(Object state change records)
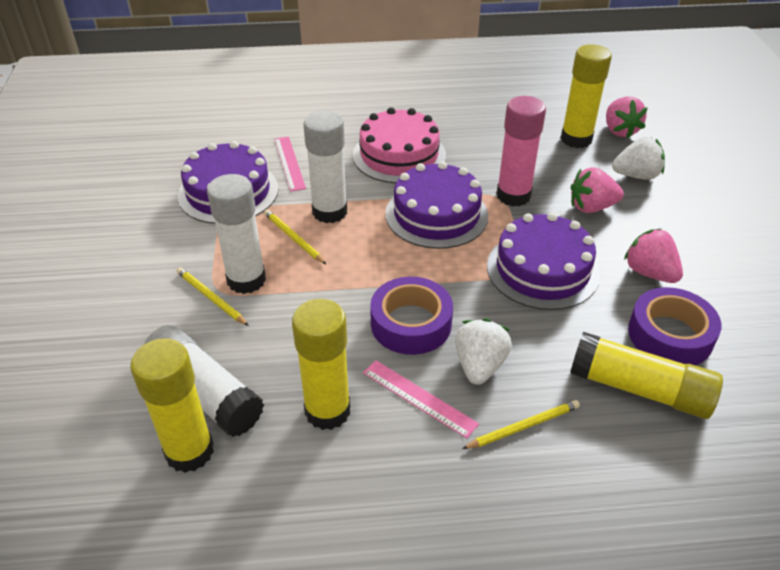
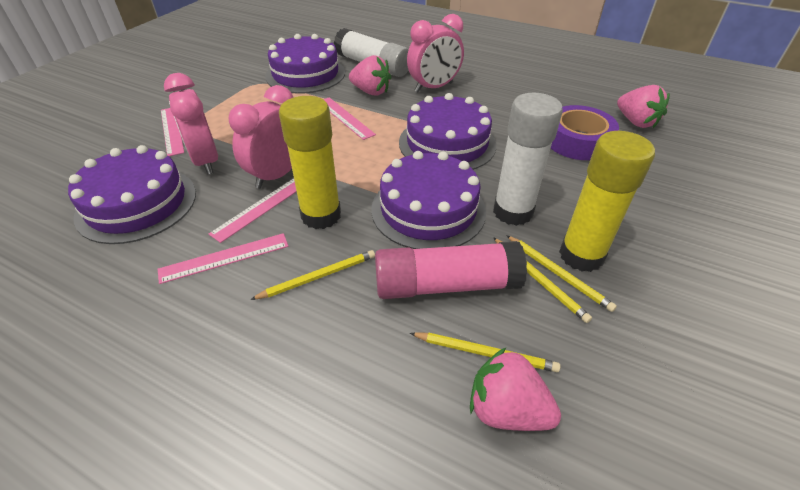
pink cake: 1 -> 0
pink clock: 0 -> 3
pink ruler: 2 -> 4
purple cake: 3 -> 4
purple tape: 2 -> 1
white glue stick: 3 -> 2
white strawberry: 2 -> 0
yellow glue stick: 4 -> 2
yellow pencil: 3 -> 4

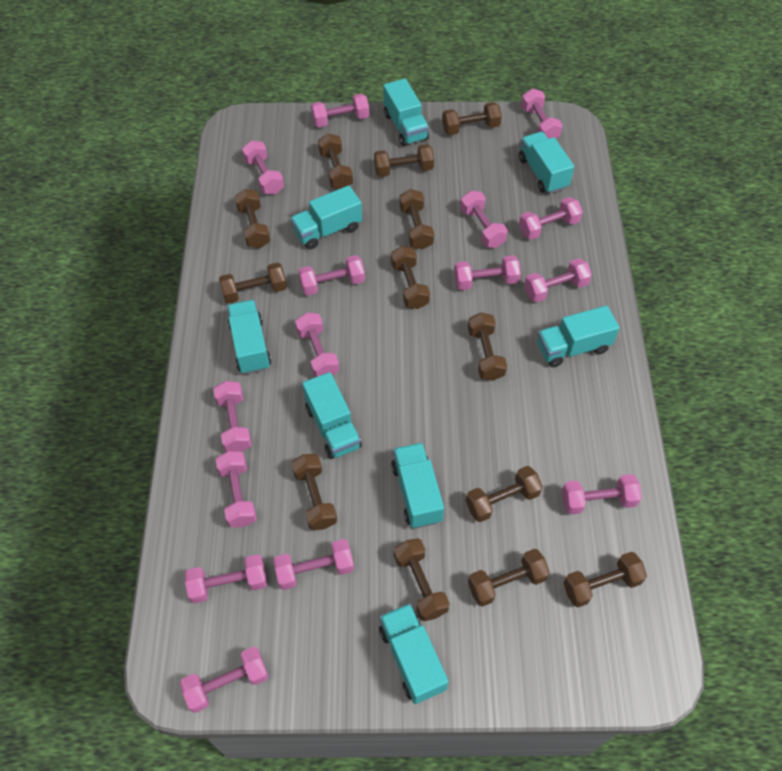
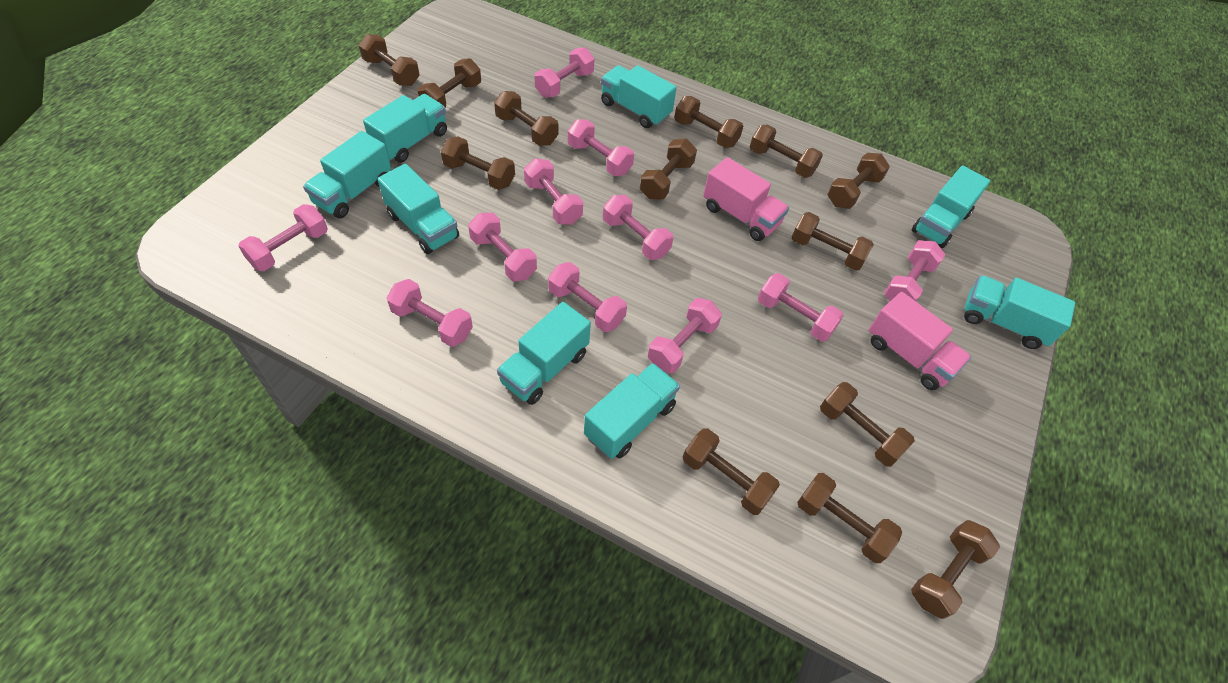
pink dumbbell: 15 -> 11
pink truck: 0 -> 2

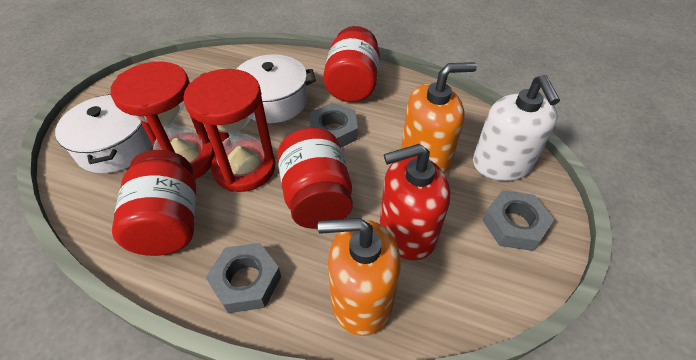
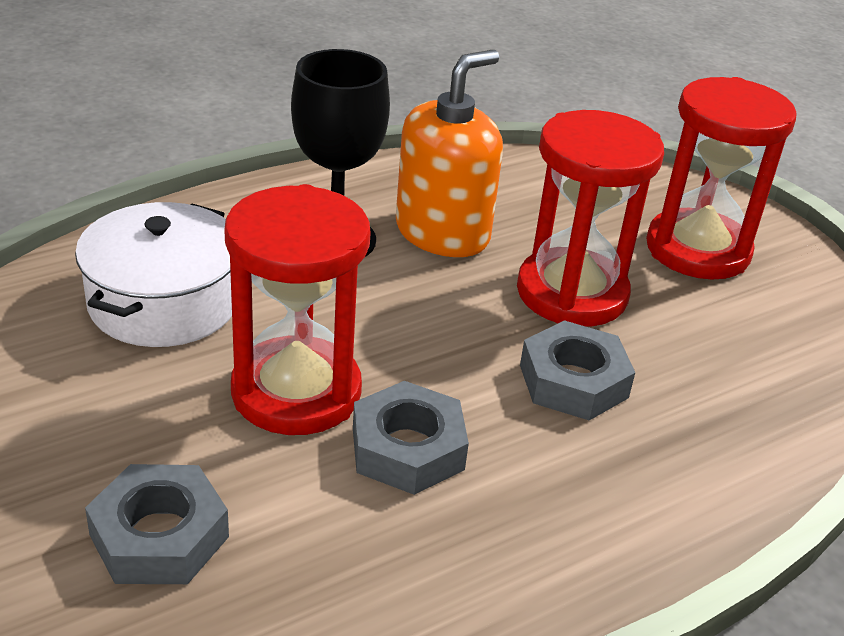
black goblet: 0 -> 1
orange soap dispenser: 2 -> 1
red hourglass: 2 -> 3
red jar: 3 -> 0
red soap dispenser: 1 -> 0
white pot: 2 -> 1
white soap dispenser: 1 -> 0

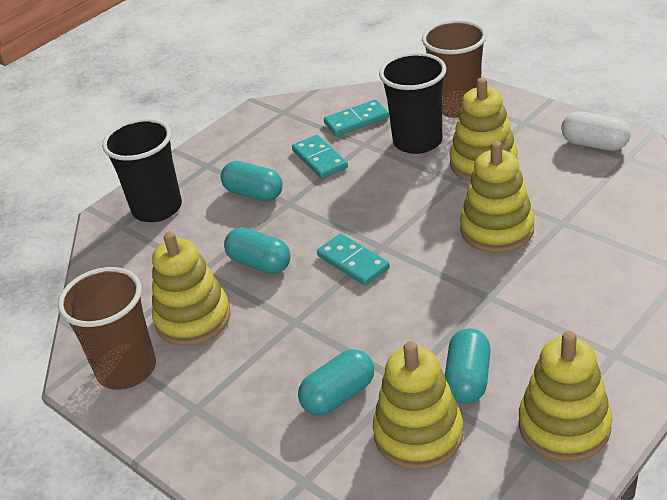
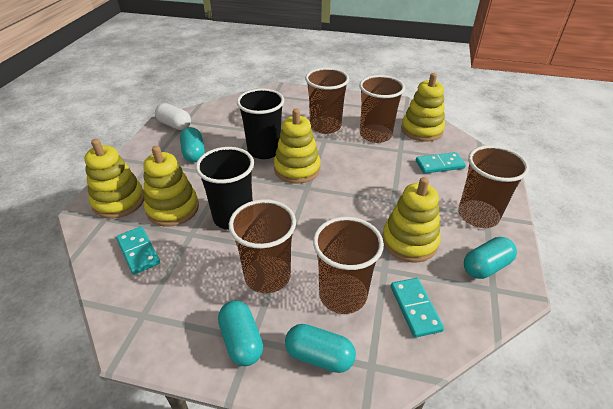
brown cup: 2 -> 5

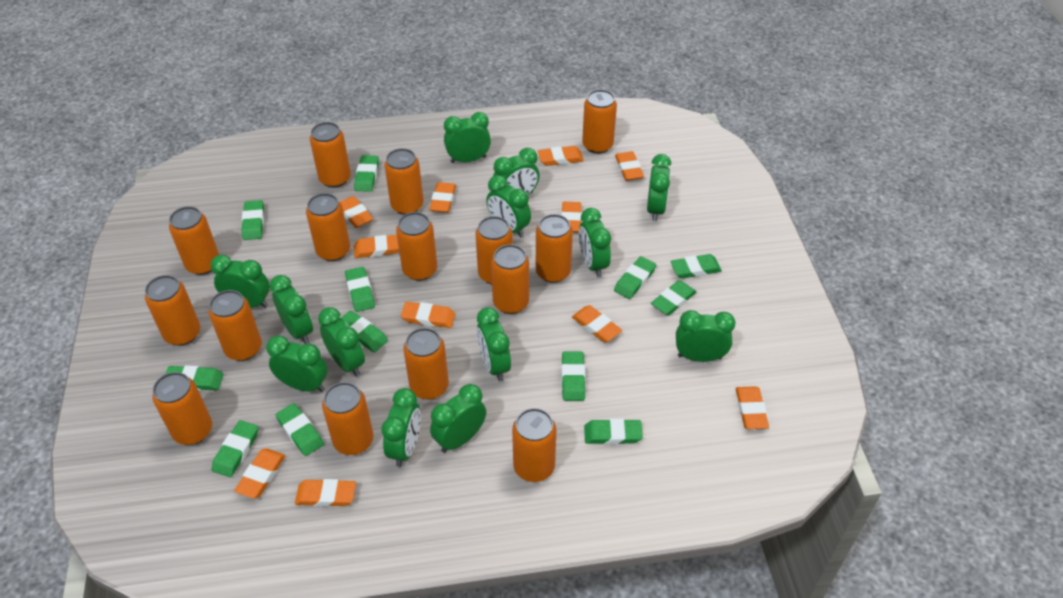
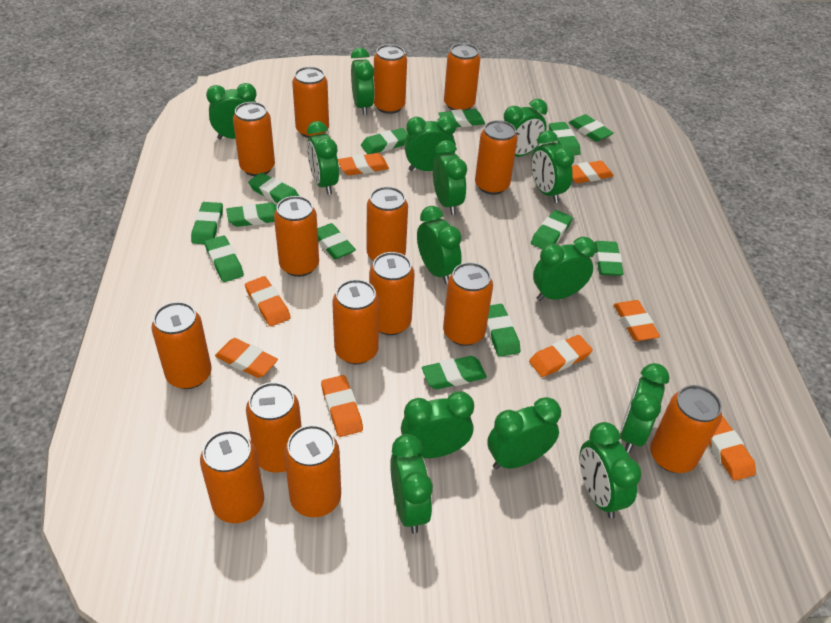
green clock: 13 -> 14
green eraser: 12 -> 13
orange eraser: 11 -> 8

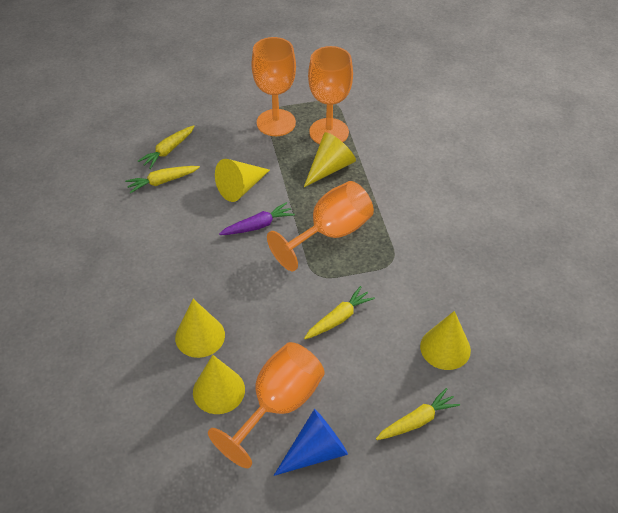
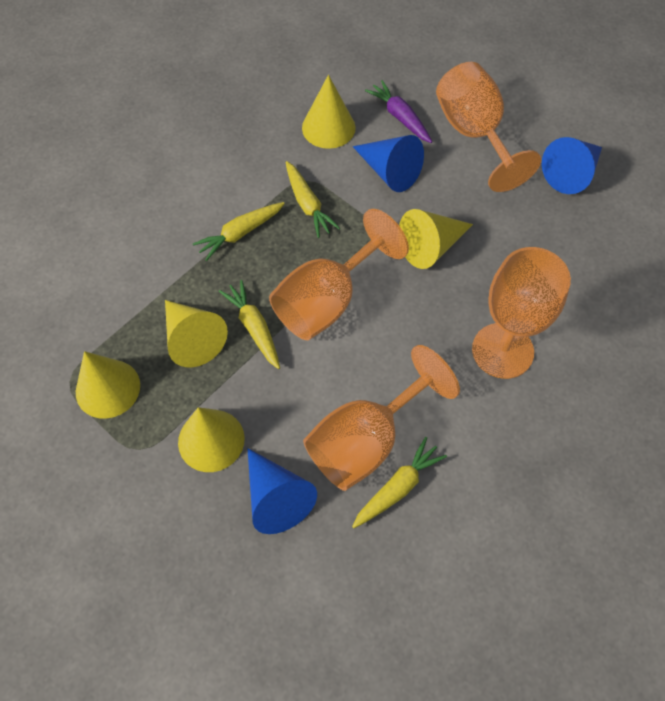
blue cone: 1 -> 3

ASSIGNMENT:
Could you give all the records again, exactly, minus the pictures?

RESULT OF THIS EXERCISE:
pink cake: 1 -> 0
pink clock: 0 -> 3
pink ruler: 2 -> 4
purple cake: 3 -> 4
purple tape: 2 -> 1
white glue stick: 3 -> 2
white strawberry: 2 -> 0
yellow glue stick: 4 -> 2
yellow pencil: 3 -> 4

pink dumbbell: 15 -> 11
pink truck: 0 -> 2

black goblet: 0 -> 1
orange soap dispenser: 2 -> 1
red hourglass: 2 -> 3
red jar: 3 -> 0
red soap dispenser: 1 -> 0
white pot: 2 -> 1
white soap dispenser: 1 -> 0

brown cup: 2 -> 5

green clock: 13 -> 14
green eraser: 12 -> 13
orange eraser: 11 -> 8

blue cone: 1 -> 3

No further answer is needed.